» **Instruction**: Filter the entries for the word "plate". Copy each line that has it.

» **Source material**:
· · ·

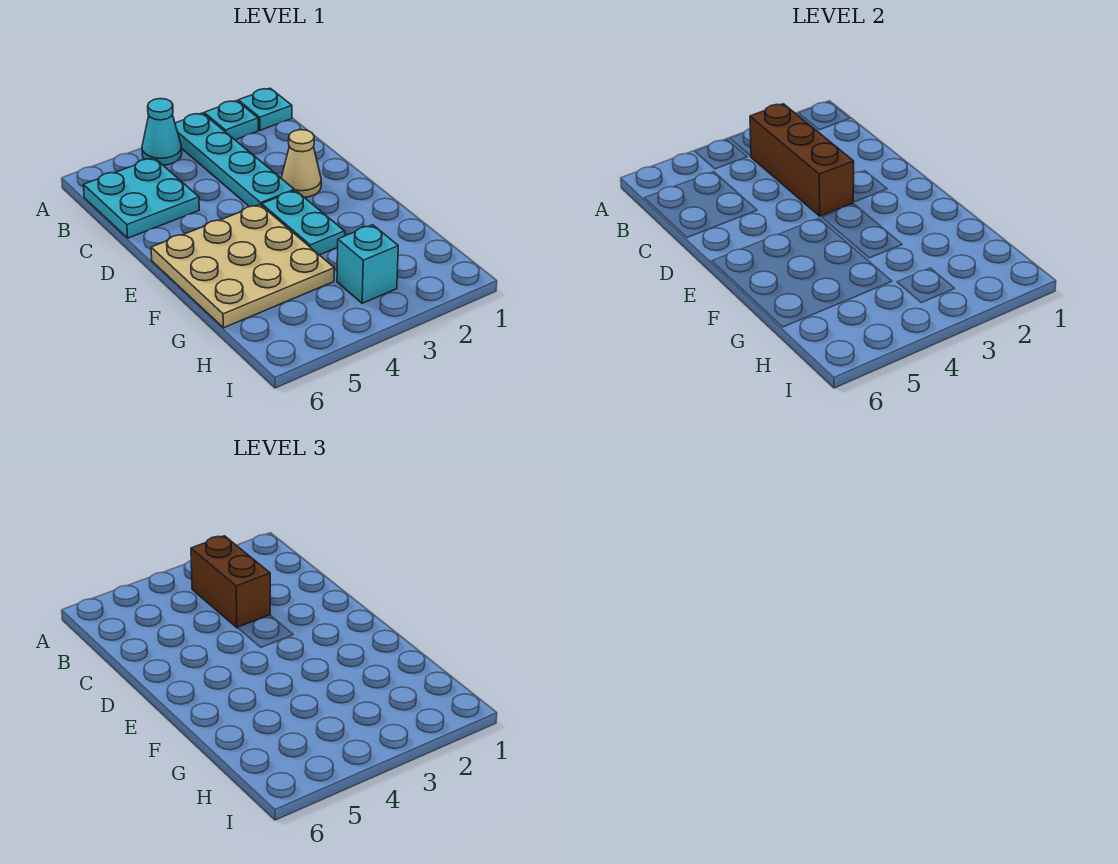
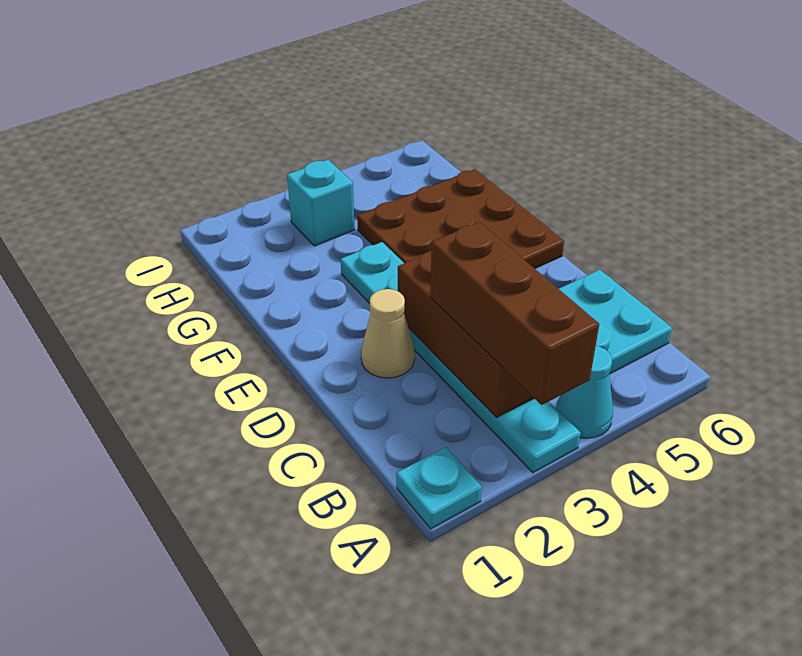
cyan 1x1 plate [204,101,258,140] -> none
brown 1x2 brick [191,536,270,628] -> brown 1x3 brick [430,222,599,405]
tan 3x3 plate [151,205,334,328] -> brown 3x3 plate [357,169,564,269]

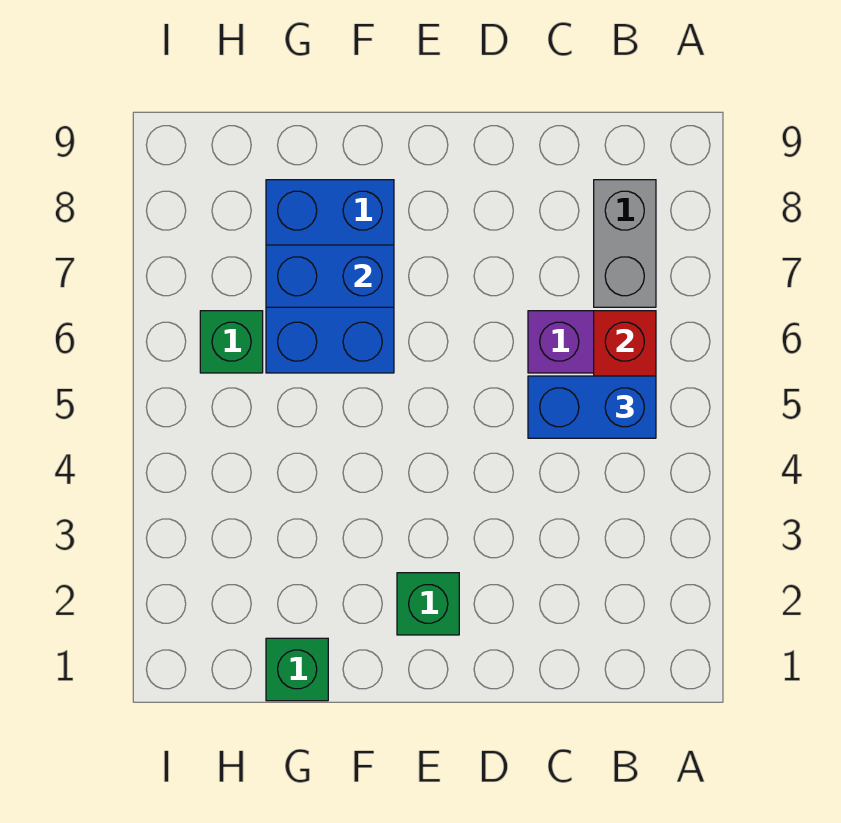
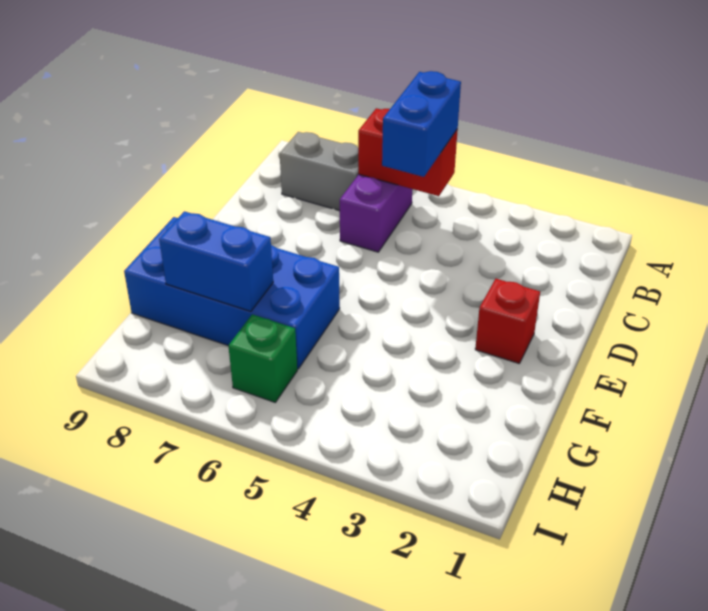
green 1x1 brick [397,573,459,635] -> red 1x1 brick [475,279,540,363]
blue 2x3 brick [266,180,394,373] -> blue 2x4 brick [124,217,340,369]
blue 1x2 brick [266,245,394,307] -> blue 1x2 brick turned to [159,211,273,311]
green 1x1 brick [266,638,328,701] -> none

· · ·

» **Response**:
cyan 1x1 plate [204,101,258,140] -> none
tan 3x3 plate [151,205,334,328] -> brown 3x3 plate [357,169,564,269]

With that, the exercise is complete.